■ EXERCISE AIM: Needed from the data below: every line from the one with "none -> blue slope F6:G7 level 1 top 6" up to and including the one with "cyan brick A2:A4", repeated exactly and with nothing else.

(EXTRACTED ENTRIES begins)

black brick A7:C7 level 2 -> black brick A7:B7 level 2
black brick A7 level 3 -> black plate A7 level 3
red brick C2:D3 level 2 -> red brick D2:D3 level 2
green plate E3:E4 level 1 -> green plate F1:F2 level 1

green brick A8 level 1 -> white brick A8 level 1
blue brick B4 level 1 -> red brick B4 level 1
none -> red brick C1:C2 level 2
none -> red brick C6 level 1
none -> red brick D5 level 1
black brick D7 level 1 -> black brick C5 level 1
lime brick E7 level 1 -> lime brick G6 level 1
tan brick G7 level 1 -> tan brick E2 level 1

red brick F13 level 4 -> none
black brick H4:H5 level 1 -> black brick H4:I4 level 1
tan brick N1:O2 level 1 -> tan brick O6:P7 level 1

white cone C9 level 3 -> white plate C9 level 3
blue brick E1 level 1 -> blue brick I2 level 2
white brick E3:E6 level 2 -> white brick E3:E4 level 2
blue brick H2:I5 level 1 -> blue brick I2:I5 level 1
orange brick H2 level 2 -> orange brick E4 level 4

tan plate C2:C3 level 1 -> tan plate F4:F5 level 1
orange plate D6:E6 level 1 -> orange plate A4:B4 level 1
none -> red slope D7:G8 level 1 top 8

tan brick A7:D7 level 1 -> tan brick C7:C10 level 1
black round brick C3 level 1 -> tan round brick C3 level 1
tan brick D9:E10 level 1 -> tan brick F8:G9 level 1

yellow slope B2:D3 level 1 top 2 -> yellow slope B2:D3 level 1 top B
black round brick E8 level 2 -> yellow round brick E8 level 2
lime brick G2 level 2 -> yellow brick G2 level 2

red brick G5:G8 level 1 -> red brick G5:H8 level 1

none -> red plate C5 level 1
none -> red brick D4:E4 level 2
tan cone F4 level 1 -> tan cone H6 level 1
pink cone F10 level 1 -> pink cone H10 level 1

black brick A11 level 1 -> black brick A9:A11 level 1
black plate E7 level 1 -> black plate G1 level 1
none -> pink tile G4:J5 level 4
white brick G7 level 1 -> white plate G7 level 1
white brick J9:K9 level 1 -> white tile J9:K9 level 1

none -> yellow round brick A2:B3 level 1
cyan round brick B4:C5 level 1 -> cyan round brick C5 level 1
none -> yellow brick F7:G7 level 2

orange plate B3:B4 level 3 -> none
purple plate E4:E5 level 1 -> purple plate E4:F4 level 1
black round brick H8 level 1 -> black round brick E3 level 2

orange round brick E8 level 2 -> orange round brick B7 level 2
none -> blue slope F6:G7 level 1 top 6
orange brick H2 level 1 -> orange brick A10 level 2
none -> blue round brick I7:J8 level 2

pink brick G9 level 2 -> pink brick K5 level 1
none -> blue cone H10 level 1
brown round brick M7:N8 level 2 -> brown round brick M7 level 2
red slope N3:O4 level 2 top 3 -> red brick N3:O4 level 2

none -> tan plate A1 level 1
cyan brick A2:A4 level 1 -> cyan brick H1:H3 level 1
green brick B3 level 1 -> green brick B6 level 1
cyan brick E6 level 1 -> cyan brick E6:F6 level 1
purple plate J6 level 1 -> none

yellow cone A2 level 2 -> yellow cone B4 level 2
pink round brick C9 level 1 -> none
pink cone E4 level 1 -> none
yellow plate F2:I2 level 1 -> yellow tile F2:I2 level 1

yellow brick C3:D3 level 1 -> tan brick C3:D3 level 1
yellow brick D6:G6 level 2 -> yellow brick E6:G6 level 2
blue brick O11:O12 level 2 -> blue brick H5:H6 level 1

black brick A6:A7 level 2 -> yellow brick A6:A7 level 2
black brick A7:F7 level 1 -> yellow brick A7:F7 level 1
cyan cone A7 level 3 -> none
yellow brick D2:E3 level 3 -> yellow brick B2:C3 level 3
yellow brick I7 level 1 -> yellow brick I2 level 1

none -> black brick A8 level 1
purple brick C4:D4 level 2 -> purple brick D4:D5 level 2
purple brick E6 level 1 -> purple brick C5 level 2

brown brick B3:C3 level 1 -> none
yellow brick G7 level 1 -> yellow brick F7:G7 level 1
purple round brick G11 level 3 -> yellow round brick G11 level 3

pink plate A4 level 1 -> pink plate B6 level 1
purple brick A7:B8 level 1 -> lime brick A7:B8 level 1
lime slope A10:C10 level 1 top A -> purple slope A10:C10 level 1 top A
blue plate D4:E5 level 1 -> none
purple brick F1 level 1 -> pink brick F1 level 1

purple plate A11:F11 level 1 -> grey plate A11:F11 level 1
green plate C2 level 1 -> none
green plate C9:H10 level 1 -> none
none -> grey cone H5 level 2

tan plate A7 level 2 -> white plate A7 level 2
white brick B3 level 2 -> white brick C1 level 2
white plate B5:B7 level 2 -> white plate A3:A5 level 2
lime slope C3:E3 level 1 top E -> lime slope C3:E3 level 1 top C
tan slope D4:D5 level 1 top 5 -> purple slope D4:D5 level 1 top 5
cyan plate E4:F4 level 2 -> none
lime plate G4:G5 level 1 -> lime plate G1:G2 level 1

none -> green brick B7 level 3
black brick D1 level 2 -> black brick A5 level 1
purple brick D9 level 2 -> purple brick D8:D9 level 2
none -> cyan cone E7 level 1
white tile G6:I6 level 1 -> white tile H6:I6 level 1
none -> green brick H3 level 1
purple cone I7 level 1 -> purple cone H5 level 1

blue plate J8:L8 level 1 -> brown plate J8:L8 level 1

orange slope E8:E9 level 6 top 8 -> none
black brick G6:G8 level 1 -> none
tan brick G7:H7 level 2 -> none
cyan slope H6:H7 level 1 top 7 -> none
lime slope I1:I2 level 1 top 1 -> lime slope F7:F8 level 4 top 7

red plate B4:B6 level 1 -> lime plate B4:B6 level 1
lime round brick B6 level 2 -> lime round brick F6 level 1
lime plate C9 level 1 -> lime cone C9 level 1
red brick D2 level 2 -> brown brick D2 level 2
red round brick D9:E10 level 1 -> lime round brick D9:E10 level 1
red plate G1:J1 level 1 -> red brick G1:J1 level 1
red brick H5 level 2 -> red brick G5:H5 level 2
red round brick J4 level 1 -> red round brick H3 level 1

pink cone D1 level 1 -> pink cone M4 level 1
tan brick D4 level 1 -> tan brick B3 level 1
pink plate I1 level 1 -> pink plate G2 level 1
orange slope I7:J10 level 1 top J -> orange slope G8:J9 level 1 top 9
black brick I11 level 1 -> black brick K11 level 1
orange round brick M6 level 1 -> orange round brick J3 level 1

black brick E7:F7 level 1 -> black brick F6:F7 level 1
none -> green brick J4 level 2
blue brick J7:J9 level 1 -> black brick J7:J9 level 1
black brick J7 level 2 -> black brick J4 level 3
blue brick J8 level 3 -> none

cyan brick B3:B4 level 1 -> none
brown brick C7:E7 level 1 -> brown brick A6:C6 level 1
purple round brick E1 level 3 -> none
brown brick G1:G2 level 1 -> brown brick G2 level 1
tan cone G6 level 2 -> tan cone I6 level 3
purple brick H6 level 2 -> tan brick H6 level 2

(EXTRACTED ENTRIES ends)

■ SOLVED EXERCISE:
none -> blue slope F6:G7 level 1 top 6
orange brick H2 level 1 -> orange brick A10 level 2
none -> blue round brick I7:J8 level 2

pink brick G9 level 2 -> pink brick K5 level 1
none -> blue cone H10 level 1
brown round brick M7:N8 level 2 -> brown round brick M7 level 2
red slope N3:O4 level 2 top 3 -> red brick N3:O4 level 2

none -> tan plate A1 level 1
cyan brick A2:A4 level 1 -> cyan brick H1:H3 level 1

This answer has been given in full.